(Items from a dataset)
=====

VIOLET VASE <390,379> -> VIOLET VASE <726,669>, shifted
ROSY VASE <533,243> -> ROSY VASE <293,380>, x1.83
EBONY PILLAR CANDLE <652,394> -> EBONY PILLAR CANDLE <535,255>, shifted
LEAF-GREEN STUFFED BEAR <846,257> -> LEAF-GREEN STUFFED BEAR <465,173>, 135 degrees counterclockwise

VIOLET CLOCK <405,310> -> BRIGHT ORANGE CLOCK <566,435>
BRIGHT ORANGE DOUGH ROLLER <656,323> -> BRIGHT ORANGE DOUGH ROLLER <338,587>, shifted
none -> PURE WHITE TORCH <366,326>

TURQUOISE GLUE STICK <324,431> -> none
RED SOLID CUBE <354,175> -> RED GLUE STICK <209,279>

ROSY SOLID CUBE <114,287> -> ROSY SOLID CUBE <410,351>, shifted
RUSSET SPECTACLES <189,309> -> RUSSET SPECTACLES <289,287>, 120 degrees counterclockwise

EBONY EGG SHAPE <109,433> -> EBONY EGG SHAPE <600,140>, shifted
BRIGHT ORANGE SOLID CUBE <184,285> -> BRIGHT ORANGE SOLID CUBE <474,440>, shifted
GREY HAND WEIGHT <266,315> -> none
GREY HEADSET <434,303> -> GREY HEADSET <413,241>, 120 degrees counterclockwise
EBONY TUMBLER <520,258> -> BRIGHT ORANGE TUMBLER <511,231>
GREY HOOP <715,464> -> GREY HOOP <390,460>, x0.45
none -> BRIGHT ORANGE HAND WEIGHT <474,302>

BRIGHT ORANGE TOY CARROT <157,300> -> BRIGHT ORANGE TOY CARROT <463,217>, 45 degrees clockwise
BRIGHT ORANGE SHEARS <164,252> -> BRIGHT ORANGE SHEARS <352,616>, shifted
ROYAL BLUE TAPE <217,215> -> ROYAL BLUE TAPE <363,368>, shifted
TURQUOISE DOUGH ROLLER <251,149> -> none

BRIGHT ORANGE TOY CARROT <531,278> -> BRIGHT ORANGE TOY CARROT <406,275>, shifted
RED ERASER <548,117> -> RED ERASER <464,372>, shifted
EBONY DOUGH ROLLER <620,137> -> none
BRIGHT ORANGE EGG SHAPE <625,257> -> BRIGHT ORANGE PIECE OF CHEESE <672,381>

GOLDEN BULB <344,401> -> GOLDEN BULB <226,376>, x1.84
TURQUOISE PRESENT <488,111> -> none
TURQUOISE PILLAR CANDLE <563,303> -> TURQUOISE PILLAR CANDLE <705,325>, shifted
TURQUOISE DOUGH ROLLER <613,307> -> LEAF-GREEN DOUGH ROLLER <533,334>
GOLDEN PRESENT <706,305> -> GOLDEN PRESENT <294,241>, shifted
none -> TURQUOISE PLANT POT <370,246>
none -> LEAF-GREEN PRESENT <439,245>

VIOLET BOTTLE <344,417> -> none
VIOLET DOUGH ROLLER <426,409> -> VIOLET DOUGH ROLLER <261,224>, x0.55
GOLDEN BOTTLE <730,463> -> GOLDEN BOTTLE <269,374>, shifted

=====

_Prompt_:
Report back every line of the entries in which "VASE" occurs.

_Finished task_:
VIOLET VASE <390,379> -> VIOLET VASE <726,669>, shifted
ROSY VASE <533,243> -> ROSY VASE <293,380>, x1.83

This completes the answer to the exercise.